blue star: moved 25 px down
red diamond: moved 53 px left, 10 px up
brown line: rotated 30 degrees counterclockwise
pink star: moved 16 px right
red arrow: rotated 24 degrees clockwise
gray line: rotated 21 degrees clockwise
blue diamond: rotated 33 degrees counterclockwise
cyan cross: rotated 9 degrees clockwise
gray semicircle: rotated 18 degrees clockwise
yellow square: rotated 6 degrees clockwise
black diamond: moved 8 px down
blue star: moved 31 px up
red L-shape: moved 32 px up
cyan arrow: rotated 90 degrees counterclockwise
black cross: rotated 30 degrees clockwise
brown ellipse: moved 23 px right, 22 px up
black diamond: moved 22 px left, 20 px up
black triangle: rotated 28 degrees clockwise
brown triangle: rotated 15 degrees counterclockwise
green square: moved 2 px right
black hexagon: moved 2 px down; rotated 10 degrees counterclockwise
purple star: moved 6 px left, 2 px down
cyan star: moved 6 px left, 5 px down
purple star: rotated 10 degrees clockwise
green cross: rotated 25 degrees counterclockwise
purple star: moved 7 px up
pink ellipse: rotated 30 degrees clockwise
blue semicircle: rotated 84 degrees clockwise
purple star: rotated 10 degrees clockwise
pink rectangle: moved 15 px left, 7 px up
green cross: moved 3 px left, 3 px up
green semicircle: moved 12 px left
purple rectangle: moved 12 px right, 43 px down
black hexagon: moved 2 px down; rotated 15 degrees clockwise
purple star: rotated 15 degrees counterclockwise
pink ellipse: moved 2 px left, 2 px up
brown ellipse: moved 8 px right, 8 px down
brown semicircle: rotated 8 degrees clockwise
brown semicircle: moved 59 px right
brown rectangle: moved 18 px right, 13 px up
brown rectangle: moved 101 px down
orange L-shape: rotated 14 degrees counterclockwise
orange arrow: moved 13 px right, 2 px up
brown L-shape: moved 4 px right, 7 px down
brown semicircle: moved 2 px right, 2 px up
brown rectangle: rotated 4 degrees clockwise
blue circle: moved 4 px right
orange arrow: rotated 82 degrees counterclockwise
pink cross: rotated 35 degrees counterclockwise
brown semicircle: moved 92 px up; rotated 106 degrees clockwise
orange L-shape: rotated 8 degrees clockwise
════════════════════
* [Ziel]
Schreibe sämtliche Einträge oben Zeile für Zeile unverändert ab.

* [Ergebnis]
blue star: moved 25 px down
red diamond: moved 53 px left, 10 px up
brown line: rotated 30 degrees counterclockwise
pink star: moved 16 px right
red arrow: rotated 24 degrees clockwise
gray line: rotated 21 degrees clockwise
blue diamond: rotated 33 degrees counterclockwise
cyan cross: rotated 9 degrees clockwise
gray semicircle: rotated 18 degrees clockwise
yellow square: rotated 6 degrees clockwise
black diamond: moved 8 px down
blue star: moved 31 px up
red L-shape: moved 32 px up
cyan arrow: rotated 90 degrees counterclockwise
black cross: rotated 30 degrees clockwise
brown ellipse: moved 23 px right, 22 px up
black diamond: moved 22 px left, 20 px up
black triangle: rotated 28 degrees clockwise
brown triangle: rotated 15 degrees counterclockwise
green square: moved 2 px right
black hexagon: moved 2 px down; rotated 10 degrees counterclockwise
purple star: moved 6 px left, 2 px down
cyan star: moved 6 px left, 5 px down
purple star: rotated 10 degrees clockwise
green cross: rotated 25 degrees counterclockwise
purple star: moved 7 px up
pink ellipse: rotated 30 degrees clockwise
blue semicircle: rotated 84 degrees clockwise
purple star: rotated 10 degrees clockwise
pink rectangle: moved 15 px left, 7 px up
green cross: moved 3 px left, 3 px up
green semicircle: moved 12 px left
purple rectangle: moved 12 px right, 43 px down
black hexagon: moved 2 px down; rotated 15 degrees clockwise
purple star: rotated 15 degrees counterclockwise
pink ellipse: moved 2 px left, 2 px up
brown ellipse: moved 8 px right, 8 px down
brown semicircle: rotated 8 degrees clockwise
brown semicircle: moved 59 px right
brown rectangle: moved 18 px right, 13 px up
brown rectangle: moved 101 px down
orange L-shape: rotated 14 degrees counterclockwise
orange arrow: moved 13 px right, 2 px up
brown L-shape: moved 4 px right, 7 px down
brown semicircle: moved 2 px right, 2 px up
brown rectangle: rotated 4 degrees clockwise
blue circle: moved 4 px right
orange arrow: rotated 82 degrees counterclockwise
pink cross: rotated 35 degrees counterclockwise
brown semicircle: moved 92 px up; rotated 106 degrees clockwise
orange L-shape: rotated 8 degrees clockwise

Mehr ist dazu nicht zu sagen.